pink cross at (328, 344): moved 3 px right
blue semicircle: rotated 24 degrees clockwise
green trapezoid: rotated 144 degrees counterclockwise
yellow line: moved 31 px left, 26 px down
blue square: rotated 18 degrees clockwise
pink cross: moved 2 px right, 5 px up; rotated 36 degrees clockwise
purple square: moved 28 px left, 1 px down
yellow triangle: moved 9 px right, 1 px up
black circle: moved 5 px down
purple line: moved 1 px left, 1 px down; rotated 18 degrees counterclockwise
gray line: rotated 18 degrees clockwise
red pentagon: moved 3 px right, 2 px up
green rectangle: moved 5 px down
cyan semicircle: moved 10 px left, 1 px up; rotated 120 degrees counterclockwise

--------------------

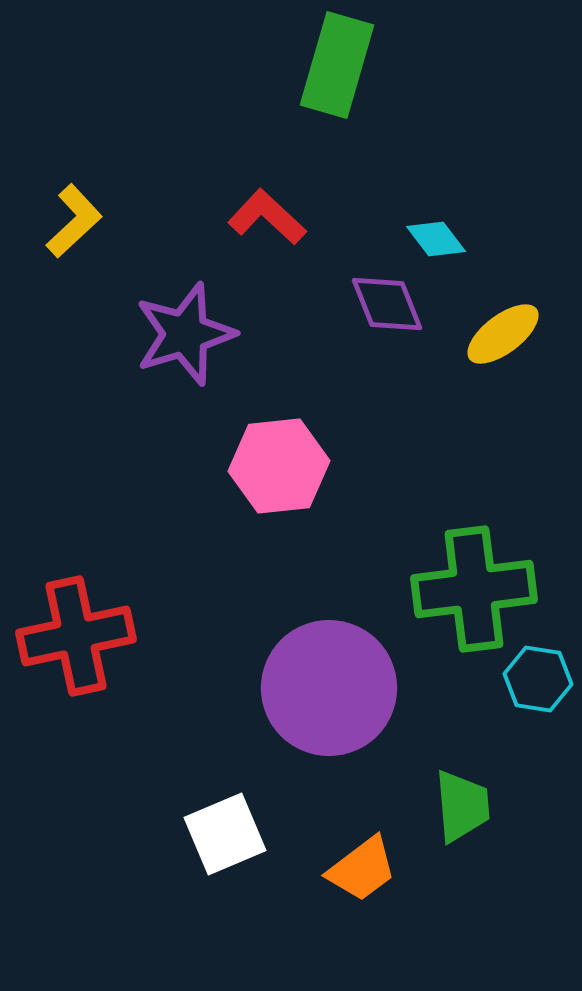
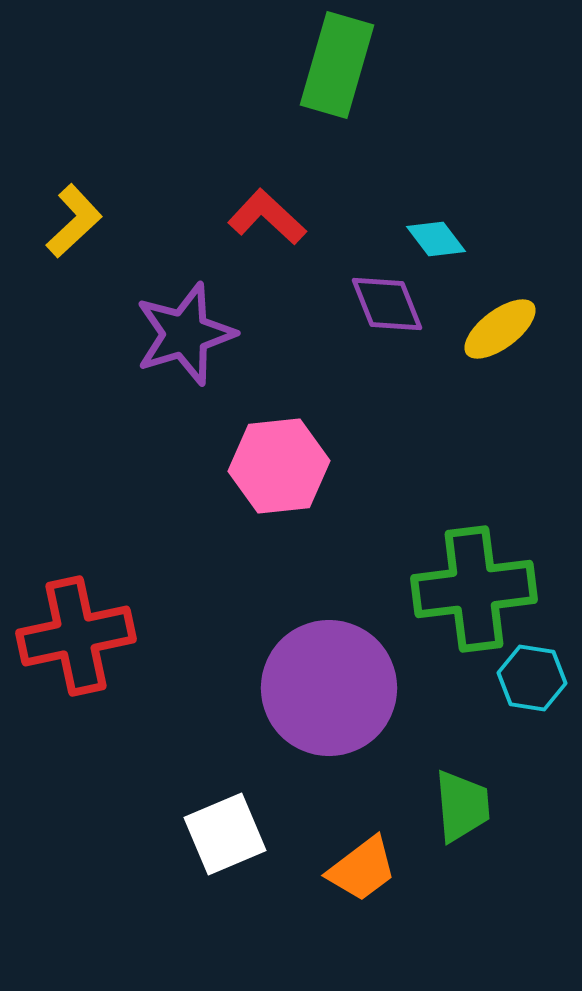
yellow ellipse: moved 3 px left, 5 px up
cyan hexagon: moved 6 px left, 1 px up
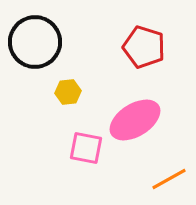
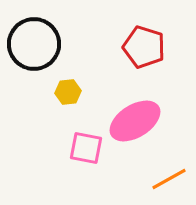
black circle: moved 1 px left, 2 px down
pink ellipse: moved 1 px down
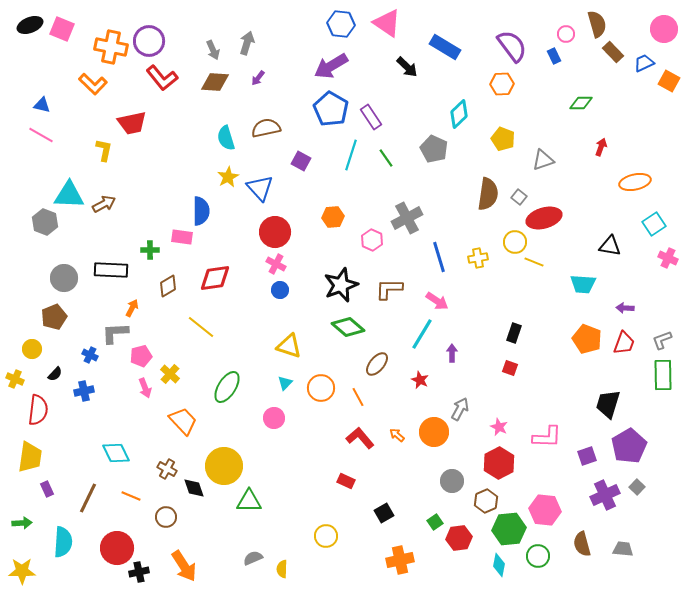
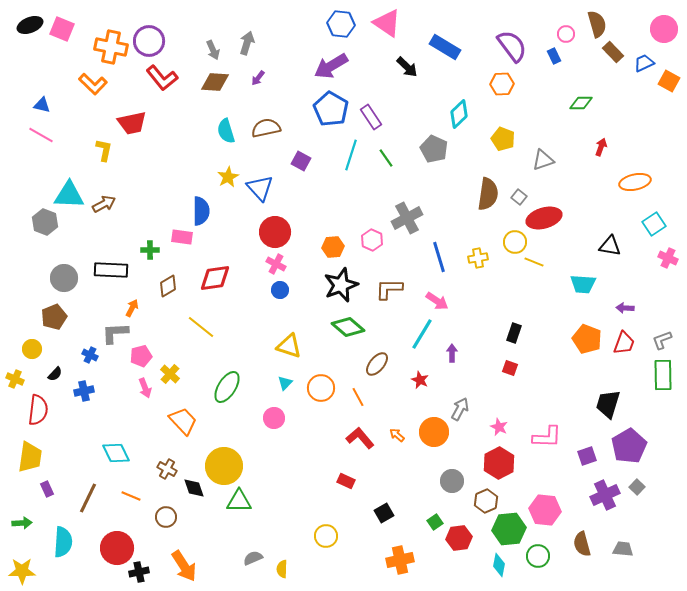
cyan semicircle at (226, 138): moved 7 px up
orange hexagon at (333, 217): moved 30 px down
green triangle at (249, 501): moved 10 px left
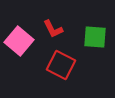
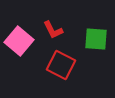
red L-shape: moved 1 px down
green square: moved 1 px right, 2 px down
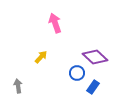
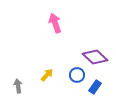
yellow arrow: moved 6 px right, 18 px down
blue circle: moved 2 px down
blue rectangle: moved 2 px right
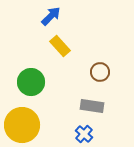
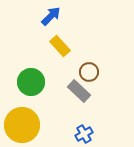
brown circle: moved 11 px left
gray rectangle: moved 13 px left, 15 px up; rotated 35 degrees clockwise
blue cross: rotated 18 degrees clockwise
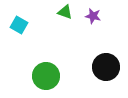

--------------------

**Your task**
Search the entries above for lines holding the string "purple", then report only how many there are.

**Exercise result**
2